*** Block opens ***

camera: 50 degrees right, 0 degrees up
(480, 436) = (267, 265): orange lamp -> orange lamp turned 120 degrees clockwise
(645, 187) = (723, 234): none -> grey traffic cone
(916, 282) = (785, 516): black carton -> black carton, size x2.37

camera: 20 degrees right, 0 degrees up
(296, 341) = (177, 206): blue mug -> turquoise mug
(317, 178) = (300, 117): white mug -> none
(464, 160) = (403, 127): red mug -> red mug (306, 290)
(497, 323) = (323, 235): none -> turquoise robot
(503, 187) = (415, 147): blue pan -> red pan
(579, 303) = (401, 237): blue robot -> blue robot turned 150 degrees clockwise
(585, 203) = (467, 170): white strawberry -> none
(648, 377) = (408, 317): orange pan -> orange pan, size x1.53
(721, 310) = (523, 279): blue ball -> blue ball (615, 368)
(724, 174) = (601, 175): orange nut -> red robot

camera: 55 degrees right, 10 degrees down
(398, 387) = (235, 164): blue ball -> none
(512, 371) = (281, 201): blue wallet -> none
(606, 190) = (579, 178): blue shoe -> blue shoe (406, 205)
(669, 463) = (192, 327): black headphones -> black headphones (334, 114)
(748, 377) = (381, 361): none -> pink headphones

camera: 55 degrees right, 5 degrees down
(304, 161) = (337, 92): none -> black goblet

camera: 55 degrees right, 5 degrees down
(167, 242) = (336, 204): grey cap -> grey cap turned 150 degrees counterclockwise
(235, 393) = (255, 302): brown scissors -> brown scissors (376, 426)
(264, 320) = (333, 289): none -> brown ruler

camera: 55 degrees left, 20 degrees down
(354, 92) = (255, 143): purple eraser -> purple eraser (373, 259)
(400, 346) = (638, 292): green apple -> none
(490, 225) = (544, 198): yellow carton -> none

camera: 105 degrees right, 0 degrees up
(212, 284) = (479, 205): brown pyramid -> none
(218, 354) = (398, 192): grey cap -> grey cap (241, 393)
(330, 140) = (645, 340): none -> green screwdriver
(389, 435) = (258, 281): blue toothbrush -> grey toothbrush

*** Block closes ***

### Exercise details
Copy out all the records exactly.

### Response
camera: 50 degrees right, 0 degrees up
(480, 436) = (267, 265): orange lamp -> orange lamp turned 120 degrees clockwise
(645, 187) = (723, 234): none -> grey traffic cone
(916, 282) = (785, 516): black carton -> black carton, size x2.37

camera: 20 degrees right, 0 degrees up
(296, 341) = (177, 206): blue mug -> turquoise mug
(317, 178) = (300, 117): white mug -> none
(464, 160) = (403, 127): red mug -> red mug (306, 290)
(497, 323) = (323, 235): none -> turquoise robot
(503, 187) = (415, 147): blue pan -> red pan
(579, 303) = (401, 237): blue robot -> blue robot turned 150 degrees clockwise
(585, 203) = (467, 170): white strawberry -> none
(648, 377) = (408, 317): orange pan -> orange pan, size x1.53
(721, 310) = (523, 279): blue ball -> blue ball (615, 368)
(724, 174) = (601, 175): orange nut -> red robot

camera: 55 degrees right, 10 degrees down
(398, 387) = (235, 164): blue ball -> none
(512, 371) = (281, 201): blue wallet -> none
(606, 190) = (579, 178): blue shoe -> blue shoe (406, 205)
(669, 463) = (192, 327): black headphones -> black headphones (334, 114)
(748, 377) = (381, 361): none -> pink headphones

camera: 55 degrees right, 5 degrees down
(304, 161) = (337, 92): none -> black goblet

camera: 55 degrees right, 5 degrees down
(167, 242) = (336, 204): grey cap -> grey cap turned 150 degrees counterclockwise
(235, 393) = (255, 302): brown scissors -> brown scissors (376, 426)
(264, 320) = (333, 289): none -> brown ruler

camera: 55 degrees left, 20 degrees down
(354, 92) = (255, 143): purple eraser -> purple eraser (373, 259)
(400, 346) = (638, 292): green apple -> none
(490, 225) = (544, 198): yellow carton -> none

camera: 105 degrees right, 0 degrees up
(212, 284) = (479, 205): brown pyramid -> none
(218, 354) = (398, 192): grey cap -> grey cap (241, 393)
(330, 140) = (645, 340): none -> green screwdriver
(389, 435) = (258, 281): blue toothbrush -> grey toothbrush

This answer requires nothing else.